Data entries
━━━━
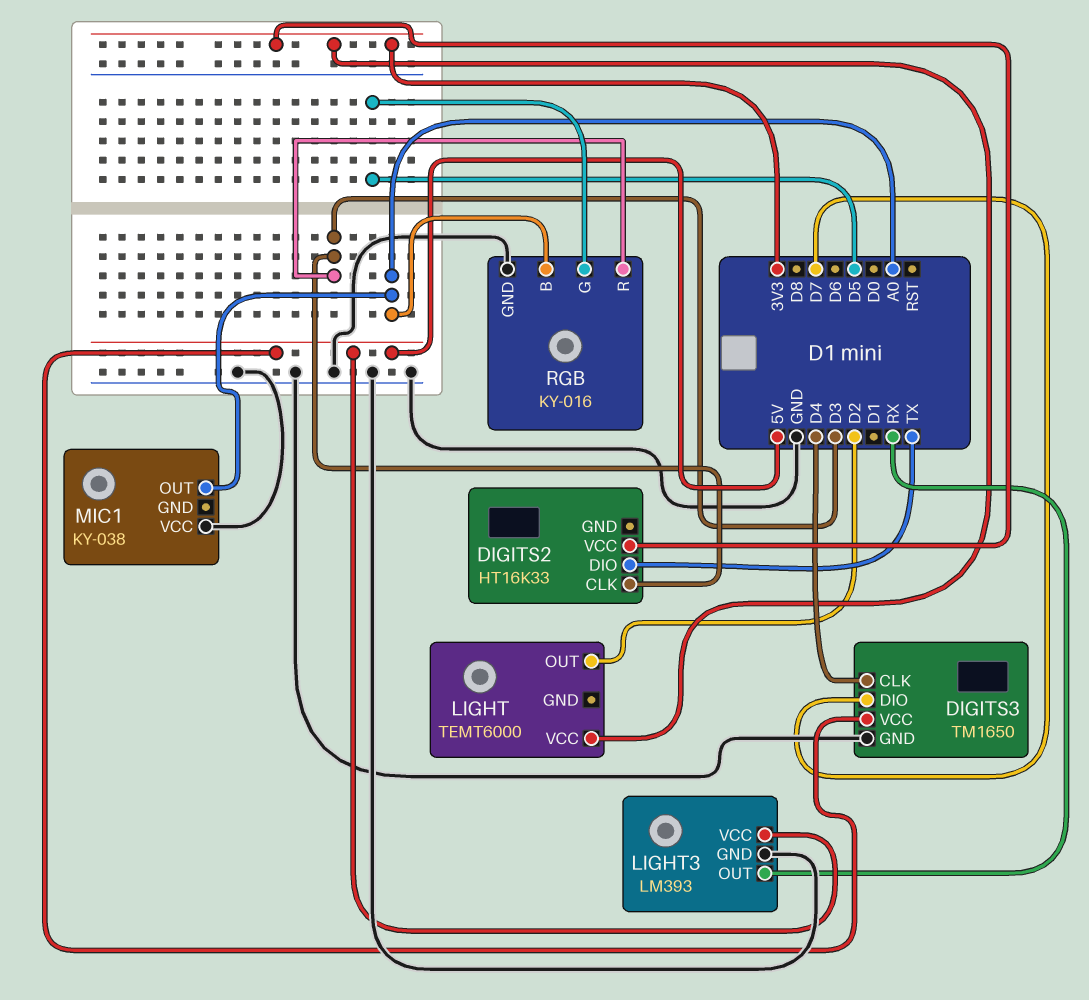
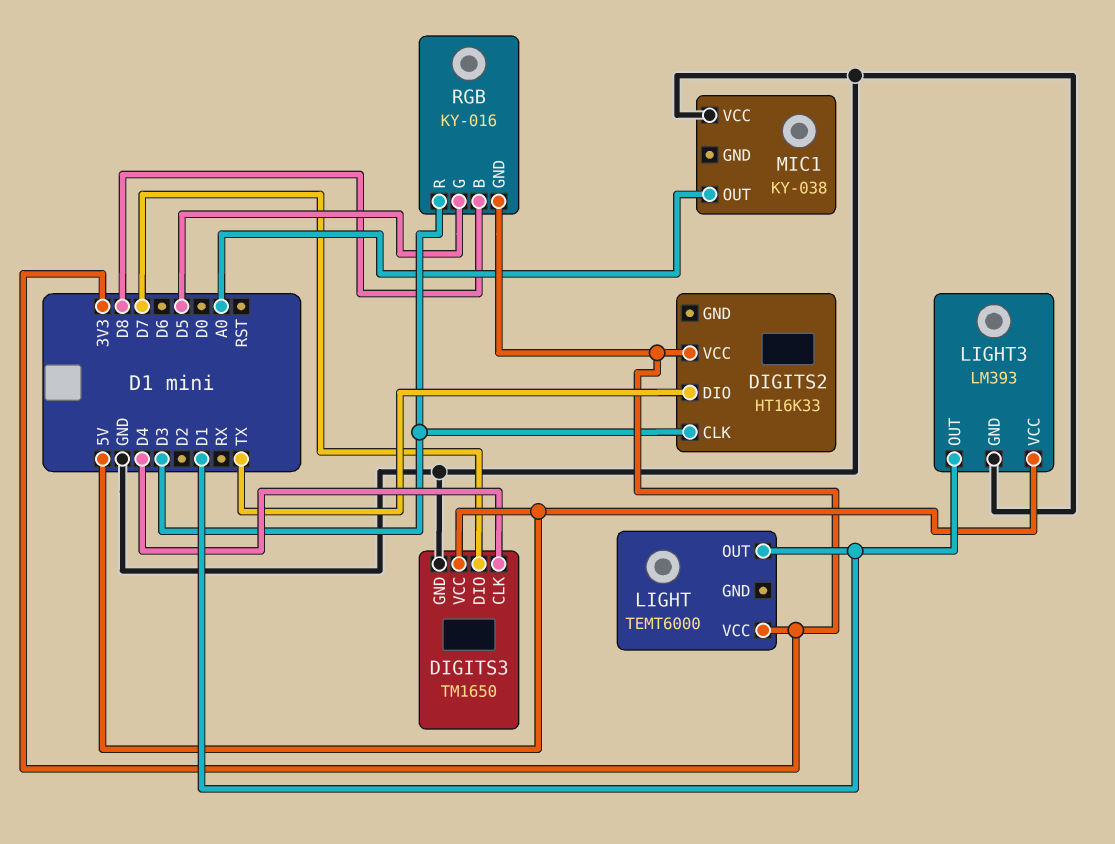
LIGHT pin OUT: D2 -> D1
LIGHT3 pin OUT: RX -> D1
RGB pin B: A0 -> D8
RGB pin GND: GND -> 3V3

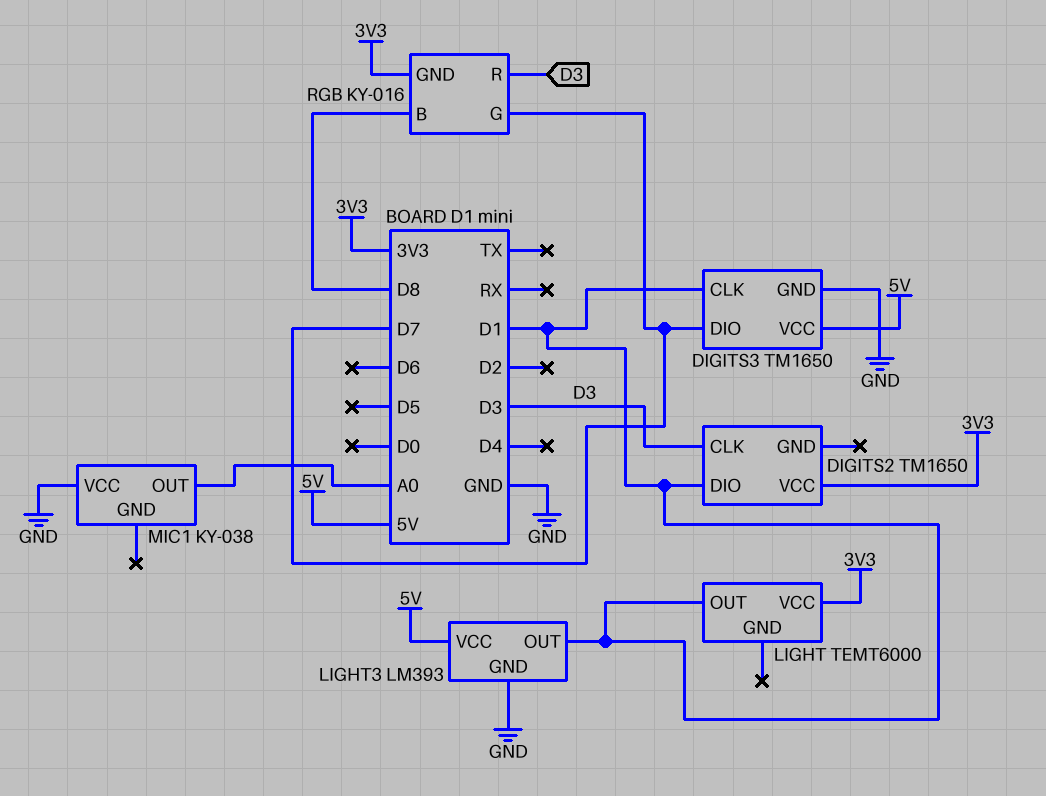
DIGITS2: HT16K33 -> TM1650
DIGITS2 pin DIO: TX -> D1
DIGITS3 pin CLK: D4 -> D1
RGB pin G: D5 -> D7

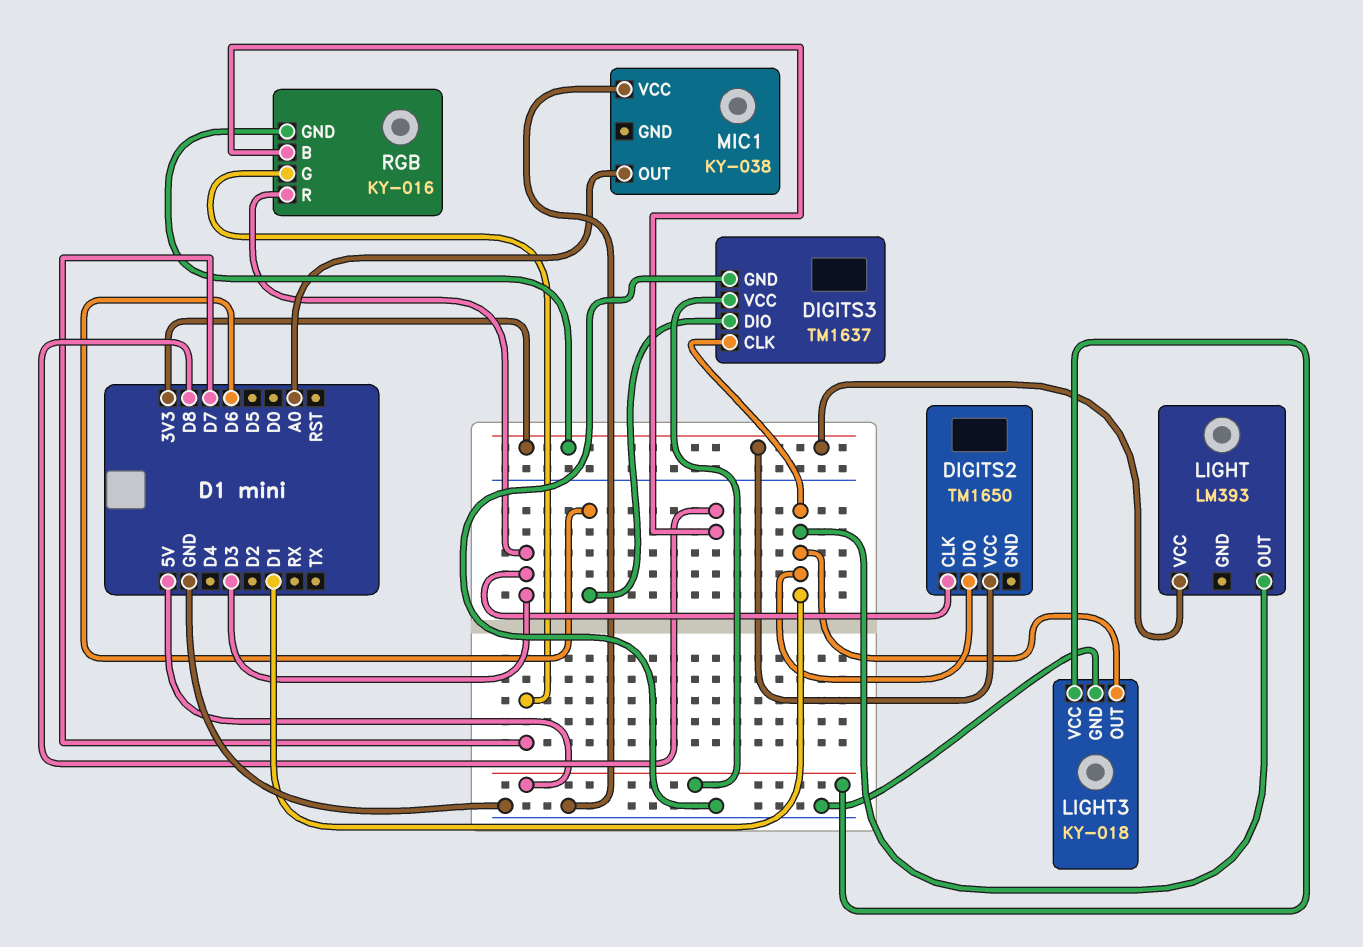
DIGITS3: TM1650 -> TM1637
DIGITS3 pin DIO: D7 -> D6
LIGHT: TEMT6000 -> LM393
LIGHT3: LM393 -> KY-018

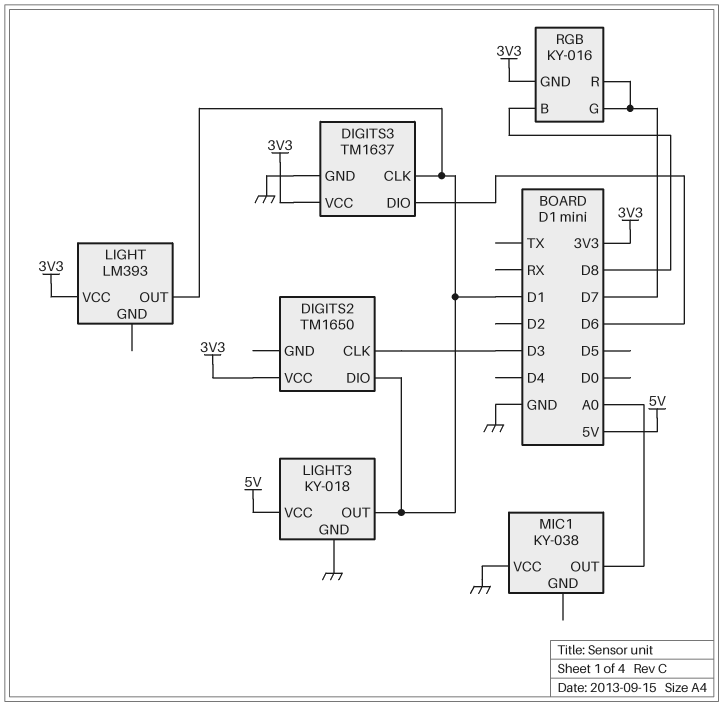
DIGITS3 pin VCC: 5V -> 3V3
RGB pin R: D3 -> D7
━━━━
(The problem):
Only the text of the records above is to be reproduced, exactly as given; the pictures are dropped.

(Solution to the exercise):
LIGHT pin OUT: D2 -> D1
LIGHT3 pin OUT: RX -> D1
RGB pin B: A0 -> D8
RGB pin GND: GND -> 3V3

DIGITS2: HT16K33 -> TM1650
DIGITS2 pin DIO: TX -> D1
DIGITS3 pin CLK: D4 -> D1
RGB pin G: D5 -> D7

DIGITS3: TM1650 -> TM1637
DIGITS3 pin DIO: D7 -> D6
LIGHT: TEMT6000 -> LM393
LIGHT3: LM393 -> KY-018

DIGITS3 pin VCC: 5V -> 3V3
RGB pin R: D3 -> D7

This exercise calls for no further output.